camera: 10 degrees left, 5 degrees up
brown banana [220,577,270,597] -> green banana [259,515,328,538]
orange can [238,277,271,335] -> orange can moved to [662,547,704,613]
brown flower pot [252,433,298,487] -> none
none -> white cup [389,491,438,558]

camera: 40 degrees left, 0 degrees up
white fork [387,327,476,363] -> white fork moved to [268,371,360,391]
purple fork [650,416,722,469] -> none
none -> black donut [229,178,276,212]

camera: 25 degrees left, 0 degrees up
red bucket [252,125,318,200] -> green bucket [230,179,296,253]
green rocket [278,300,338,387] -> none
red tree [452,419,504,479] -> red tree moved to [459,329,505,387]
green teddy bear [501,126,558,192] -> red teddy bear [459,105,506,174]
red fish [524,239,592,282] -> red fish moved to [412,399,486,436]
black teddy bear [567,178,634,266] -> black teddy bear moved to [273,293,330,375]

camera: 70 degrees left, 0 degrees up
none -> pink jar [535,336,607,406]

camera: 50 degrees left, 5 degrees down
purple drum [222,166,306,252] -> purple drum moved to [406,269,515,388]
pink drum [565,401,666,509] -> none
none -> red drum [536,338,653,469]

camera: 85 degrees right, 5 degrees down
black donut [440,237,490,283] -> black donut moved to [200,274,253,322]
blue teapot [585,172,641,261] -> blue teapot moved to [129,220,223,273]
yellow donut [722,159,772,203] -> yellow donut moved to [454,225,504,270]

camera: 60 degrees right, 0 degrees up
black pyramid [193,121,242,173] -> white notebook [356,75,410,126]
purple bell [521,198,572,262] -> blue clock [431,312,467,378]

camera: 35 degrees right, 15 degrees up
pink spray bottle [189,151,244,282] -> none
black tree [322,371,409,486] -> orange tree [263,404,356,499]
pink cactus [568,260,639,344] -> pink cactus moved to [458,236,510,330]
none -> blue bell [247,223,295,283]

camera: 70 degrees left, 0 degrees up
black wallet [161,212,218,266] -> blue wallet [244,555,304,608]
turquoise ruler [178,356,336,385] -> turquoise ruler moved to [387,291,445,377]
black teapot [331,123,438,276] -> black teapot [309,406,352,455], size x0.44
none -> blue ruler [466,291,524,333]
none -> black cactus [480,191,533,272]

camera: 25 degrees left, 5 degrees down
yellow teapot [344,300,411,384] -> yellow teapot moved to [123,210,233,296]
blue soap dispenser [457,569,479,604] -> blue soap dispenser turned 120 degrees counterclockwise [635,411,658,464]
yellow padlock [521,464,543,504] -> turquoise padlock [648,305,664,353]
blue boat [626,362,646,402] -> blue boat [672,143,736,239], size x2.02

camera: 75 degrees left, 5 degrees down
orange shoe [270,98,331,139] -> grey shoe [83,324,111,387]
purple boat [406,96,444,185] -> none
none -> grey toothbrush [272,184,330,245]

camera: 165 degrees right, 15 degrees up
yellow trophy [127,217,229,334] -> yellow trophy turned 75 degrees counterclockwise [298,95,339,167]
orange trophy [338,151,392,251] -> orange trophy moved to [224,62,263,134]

===

▶ _Work task_: Give back every line of the data exactly as it was written.

▶ _Written response_:
camera: 10 degrees left, 5 degrees up
brown banana [220,577,270,597] -> green banana [259,515,328,538]
orange can [238,277,271,335] -> orange can moved to [662,547,704,613]
brown flower pot [252,433,298,487] -> none
none -> white cup [389,491,438,558]

camera: 40 degrees left, 0 degrees up
white fork [387,327,476,363] -> white fork moved to [268,371,360,391]
purple fork [650,416,722,469] -> none
none -> black donut [229,178,276,212]

camera: 25 degrees left, 0 degrees up
red bucket [252,125,318,200] -> green bucket [230,179,296,253]
green rocket [278,300,338,387] -> none
red tree [452,419,504,479] -> red tree moved to [459,329,505,387]
green teddy bear [501,126,558,192] -> red teddy bear [459,105,506,174]
red fish [524,239,592,282] -> red fish moved to [412,399,486,436]
black teddy bear [567,178,634,266] -> black teddy bear moved to [273,293,330,375]

camera: 70 degrees left, 0 degrees up
none -> pink jar [535,336,607,406]

camera: 50 degrees left, 5 degrees down
purple drum [222,166,306,252] -> purple drum moved to [406,269,515,388]
pink drum [565,401,666,509] -> none
none -> red drum [536,338,653,469]

camera: 85 degrees right, 5 degrees down
black donut [440,237,490,283] -> black donut moved to [200,274,253,322]
blue teapot [585,172,641,261] -> blue teapot moved to [129,220,223,273]
yellow donut [722,159,772,203] -> yellow donut moved to [454,225,504,270]

camera: 60 degrees right, 0 degrees up
black pyramid [193,121,242,173] -> white notebook [356,75,410,126]
purple bell [521,198,572,262] -> blue clock [431,312,467,378]

camera: 35 degrees right, 15 degrees up
pink spray bottle [189,151,244,282] -> none
black tree [322,371,409,486] -> orange tree [263,404,356,499]
pink cactus [568,260,639,344] -> pink cactus moved to [458,236,510,330]
none -> blue bell [247,223,295,283]

camera: 70 degrees left, 0 degrees up
black wallet [161,212,218,266] -> blue wallet [244,555,304,608]
turquoise ruler [178,356,336,385] -> turquoise ruler moved to [387,291,445,377]
black teapot [331,123,438,276] -> black teapot [309,406,352,455], size x0.44
none -> blue ruler [466,291,524,333]
none -> black cactus [480,191,533,272]

camera: 25 degrees left, 5 degrees down
yellow teapot [344,300,411,384] -> yellow teapot moved to [123,210,233,296]
blue soap dispenser [457,569,479,604] -> blue soap dispenser turned 120 degrees counterclockwise [635,411,658,464]
yellow padlock [521,464,543,504] -> turquoise padlock [648,305,664,353]
blue boat [626,362,646,402] -> blue boat [672,143,736,239], size x2.02

camera: 75 degrees left, 5 degrees down
orange shoe [270,98,331,139] -> grey shoe [83,324,111,387]
purple boat [406,96,444,185] -> none
none -> grey toothbrush [272,184,330,245]

camera: 165 degrees right, 15 degrees up
yellow trophy [127,217,229,334] -> yellow trophy turned 75 degrees counterclockwise [298,95,339,167]
orange trophy [338,151,392,251] -> orange trophy moved to [224,62,263,134]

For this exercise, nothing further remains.